(Records)
-- BEGIN --
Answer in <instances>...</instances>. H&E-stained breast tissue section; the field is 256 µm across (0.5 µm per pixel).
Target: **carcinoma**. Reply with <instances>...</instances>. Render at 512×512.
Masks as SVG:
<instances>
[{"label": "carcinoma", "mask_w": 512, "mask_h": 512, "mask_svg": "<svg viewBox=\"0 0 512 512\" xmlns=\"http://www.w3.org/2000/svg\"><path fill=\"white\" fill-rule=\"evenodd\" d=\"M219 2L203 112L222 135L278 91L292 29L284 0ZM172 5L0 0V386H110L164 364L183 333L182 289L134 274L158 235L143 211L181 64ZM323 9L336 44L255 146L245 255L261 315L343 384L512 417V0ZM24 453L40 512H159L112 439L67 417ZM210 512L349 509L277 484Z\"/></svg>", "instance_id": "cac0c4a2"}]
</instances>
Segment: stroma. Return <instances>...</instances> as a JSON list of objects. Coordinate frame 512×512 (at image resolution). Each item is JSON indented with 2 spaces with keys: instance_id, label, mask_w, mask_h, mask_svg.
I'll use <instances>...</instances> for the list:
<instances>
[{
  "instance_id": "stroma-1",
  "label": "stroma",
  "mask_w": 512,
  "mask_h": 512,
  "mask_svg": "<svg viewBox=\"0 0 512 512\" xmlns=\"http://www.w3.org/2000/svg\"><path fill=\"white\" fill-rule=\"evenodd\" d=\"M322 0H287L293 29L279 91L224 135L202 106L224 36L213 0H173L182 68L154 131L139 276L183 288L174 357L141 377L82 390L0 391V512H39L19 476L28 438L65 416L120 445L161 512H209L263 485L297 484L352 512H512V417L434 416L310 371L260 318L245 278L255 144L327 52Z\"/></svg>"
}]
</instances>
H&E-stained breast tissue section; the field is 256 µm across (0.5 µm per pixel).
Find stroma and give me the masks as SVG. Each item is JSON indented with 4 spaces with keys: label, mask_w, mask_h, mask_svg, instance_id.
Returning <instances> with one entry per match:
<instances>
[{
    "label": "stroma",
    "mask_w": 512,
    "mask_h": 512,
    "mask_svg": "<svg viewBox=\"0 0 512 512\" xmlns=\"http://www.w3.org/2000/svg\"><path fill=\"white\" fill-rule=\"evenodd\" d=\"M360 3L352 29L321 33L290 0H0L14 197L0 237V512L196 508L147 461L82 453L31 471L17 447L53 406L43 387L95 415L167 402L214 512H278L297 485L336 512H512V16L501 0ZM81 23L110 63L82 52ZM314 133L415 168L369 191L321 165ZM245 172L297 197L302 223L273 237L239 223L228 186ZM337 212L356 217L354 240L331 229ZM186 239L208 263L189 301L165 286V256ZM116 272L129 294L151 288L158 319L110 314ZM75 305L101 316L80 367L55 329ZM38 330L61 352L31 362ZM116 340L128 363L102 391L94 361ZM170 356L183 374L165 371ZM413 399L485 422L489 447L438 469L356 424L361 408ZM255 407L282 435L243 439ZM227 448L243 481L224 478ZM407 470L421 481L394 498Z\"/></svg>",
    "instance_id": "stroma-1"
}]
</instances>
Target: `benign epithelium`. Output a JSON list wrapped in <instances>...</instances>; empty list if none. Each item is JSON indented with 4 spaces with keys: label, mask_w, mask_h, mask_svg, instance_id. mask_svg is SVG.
-- END --
Required task ::
Only lines with the word "field" should be collected from the material.

Response to the task ::
Answer in <instances>...</instances>. H&E-stained breast tissue section; the field is 256 µm across (0.5 µm per pixel).
H&E-stained breast tissue section; the field is 256 µm across (0.5 µm per pixel).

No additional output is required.